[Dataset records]
_ _ _ _

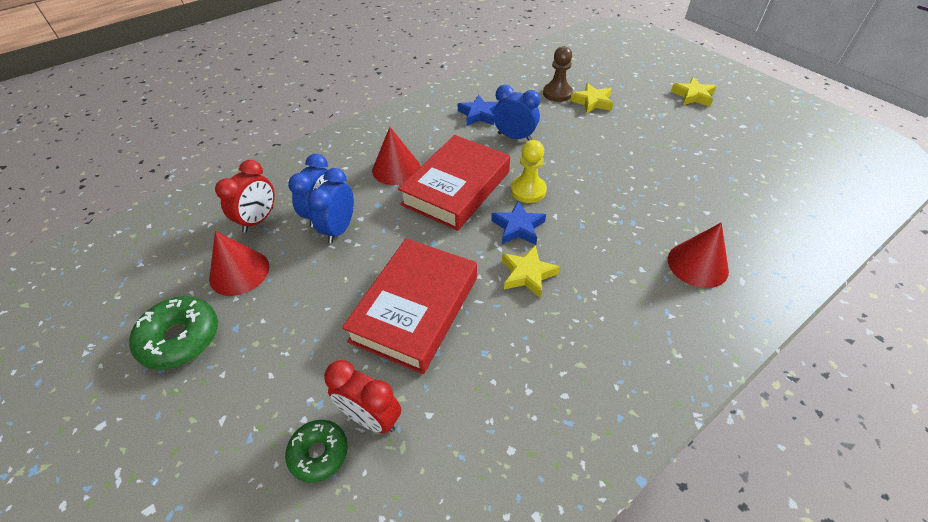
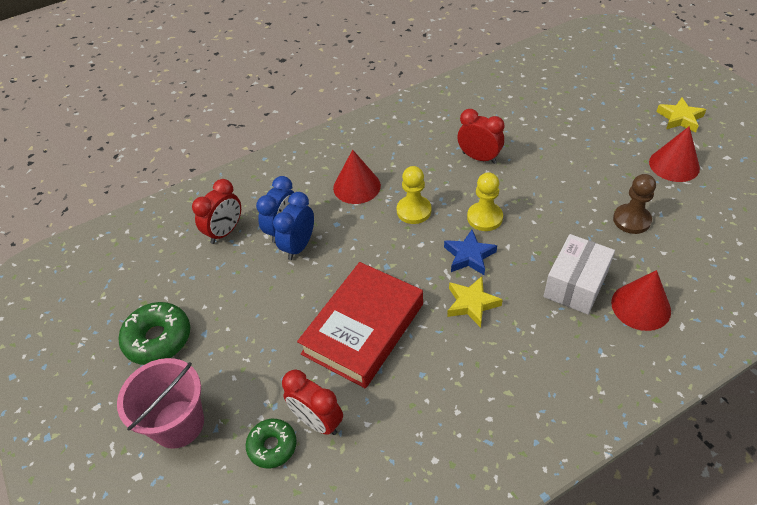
camera: 10 degrees right, 0 degrees up
(203, 437) = (178, 424): none -> pink bucket
(239, 272) = (207, 282): red cone -> red cone (674, 165)
(456, 188) = (414, 211): red book -> yellow pawn
(479, 114) = (446, 130): blue star -> none
(514, 137) = (479, 158): blue clock -> red clock
(557, 93) = (531, 109): brown pawn -> brown pawn (631, 220)
(592, 102) = (567, 121): yellow star -> none
(629, 248) = (575, 285): none -> white box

_ _ _ _

Required work ->
Report the lines above that have the word "none" in them.

Response box ->
(203, 437) = (178, 424): none -> pink bucket
(479, 114) = (446, 130): blue star -> none
(592, 102) = (567, 121): yellow star -> none
(629, 248) = (575, 285): none -> white box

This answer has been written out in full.